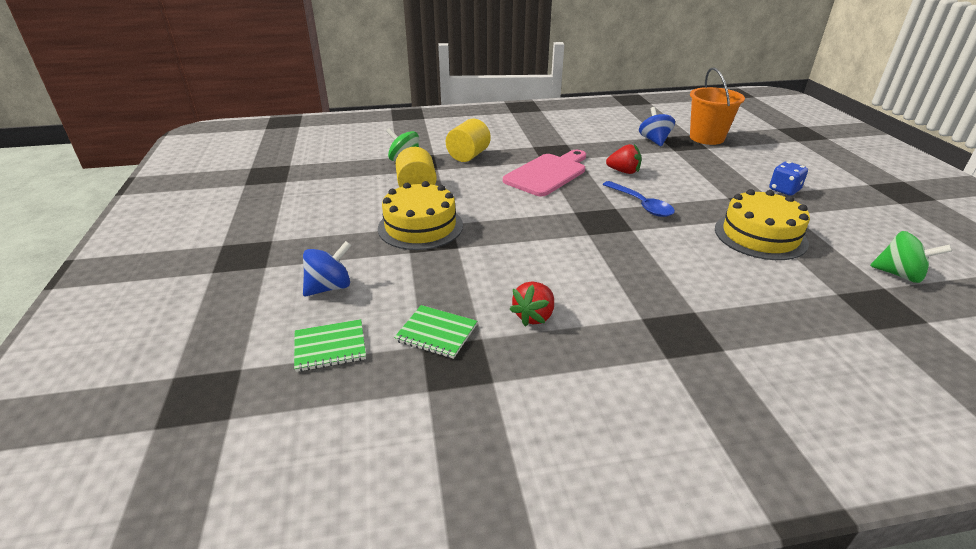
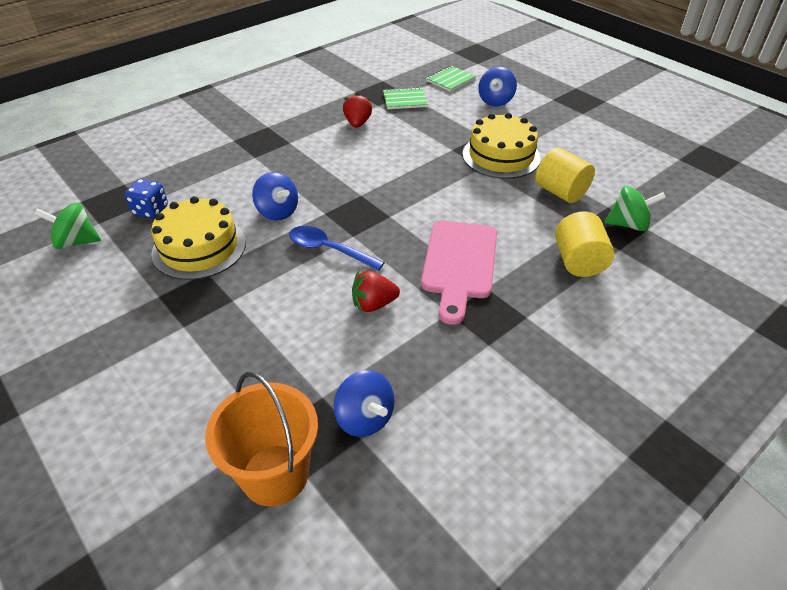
camera: 150 degrees right, 10 degrees up
(679, 243) = (277, 212): none -> blue spinning top
(784, 190) = (156, 345): blue dice -> blue dice (151, 210)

- WORK TASK
Give the listing again word for word, but drop every picture.

- OUTPUT BELOW
camera: 150 degrees right, 10 degrees up
(679, 243) = (277, 212): none -> blue spinning top
(784, 190) = (156, 345): blue dice -> blue dice (151, 210)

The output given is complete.